__What is expected__:
Print nothing but the lines below starting at the line that holds "camera: 145 degrees left, 30 degrees up" and ending at the line that holds "(631, 267) = (394, 215): purple", including both, each exactly as written.

__Input material__:
============
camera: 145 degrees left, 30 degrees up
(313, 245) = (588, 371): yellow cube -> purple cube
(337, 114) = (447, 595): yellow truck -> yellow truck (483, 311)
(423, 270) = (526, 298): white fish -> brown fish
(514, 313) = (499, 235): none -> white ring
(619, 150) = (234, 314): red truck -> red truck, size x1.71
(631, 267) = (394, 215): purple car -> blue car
============
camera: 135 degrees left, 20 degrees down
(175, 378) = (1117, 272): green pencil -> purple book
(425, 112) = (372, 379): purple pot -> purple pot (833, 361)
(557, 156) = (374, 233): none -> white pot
============
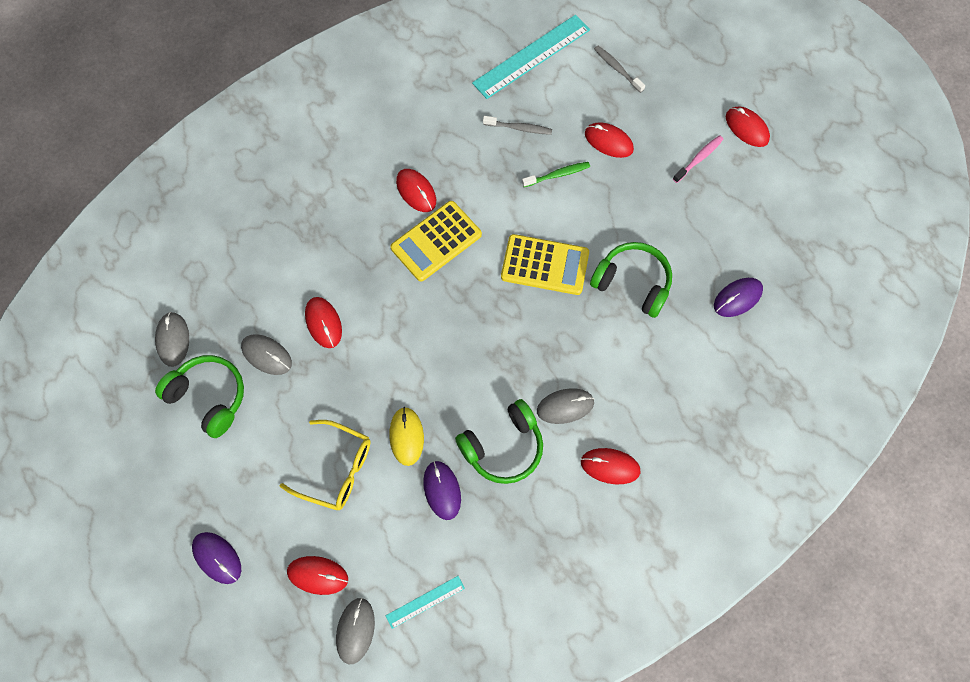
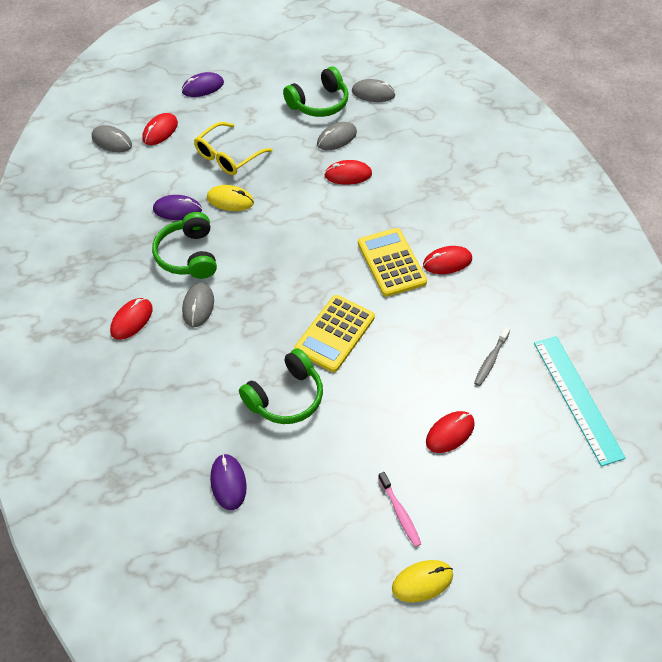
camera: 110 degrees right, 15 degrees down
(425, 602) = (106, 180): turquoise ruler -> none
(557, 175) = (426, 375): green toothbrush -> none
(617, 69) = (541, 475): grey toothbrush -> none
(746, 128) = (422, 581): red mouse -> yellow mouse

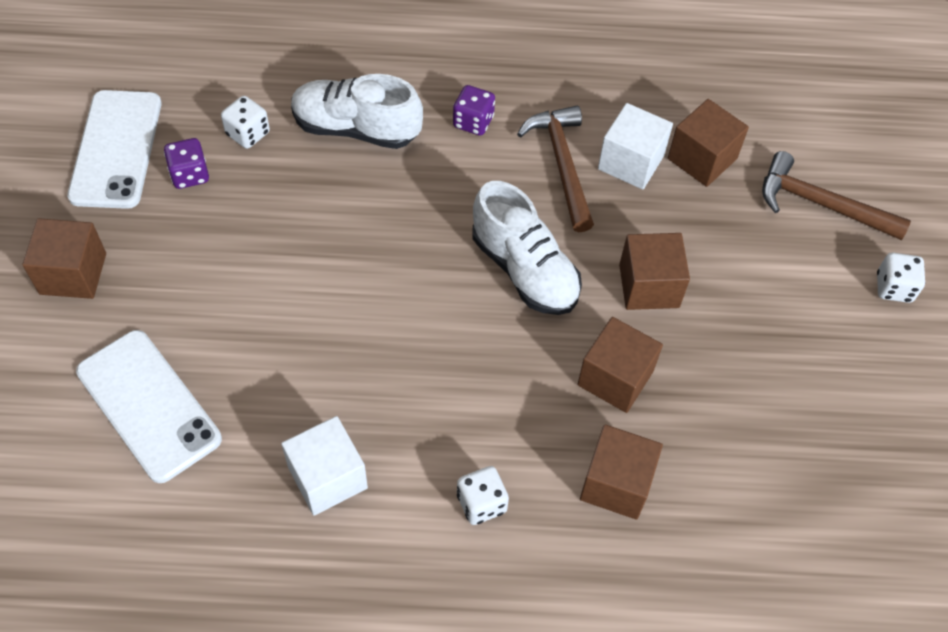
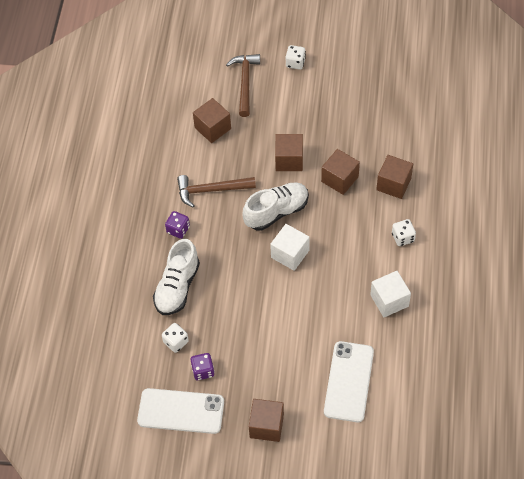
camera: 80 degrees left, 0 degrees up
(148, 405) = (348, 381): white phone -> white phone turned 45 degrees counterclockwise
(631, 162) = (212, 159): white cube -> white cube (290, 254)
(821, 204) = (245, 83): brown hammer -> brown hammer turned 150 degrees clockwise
============
__Solution__:
camera: 145 degrees left, 30 degrees up
(313, 245) = (588, 371): yellow cube -> purple cube
(337, 114) = (447, 595): yellow truck -> yellow truck (483, 311)
(423, 270) = (526, 298): white fish -> brown fish
(514, 313) = (499, 235): none -> white ring
(619, 150) = (234, 314): red truck -> red truck, size x1.71
(631, 267) = (394, 215): purple car -> blue car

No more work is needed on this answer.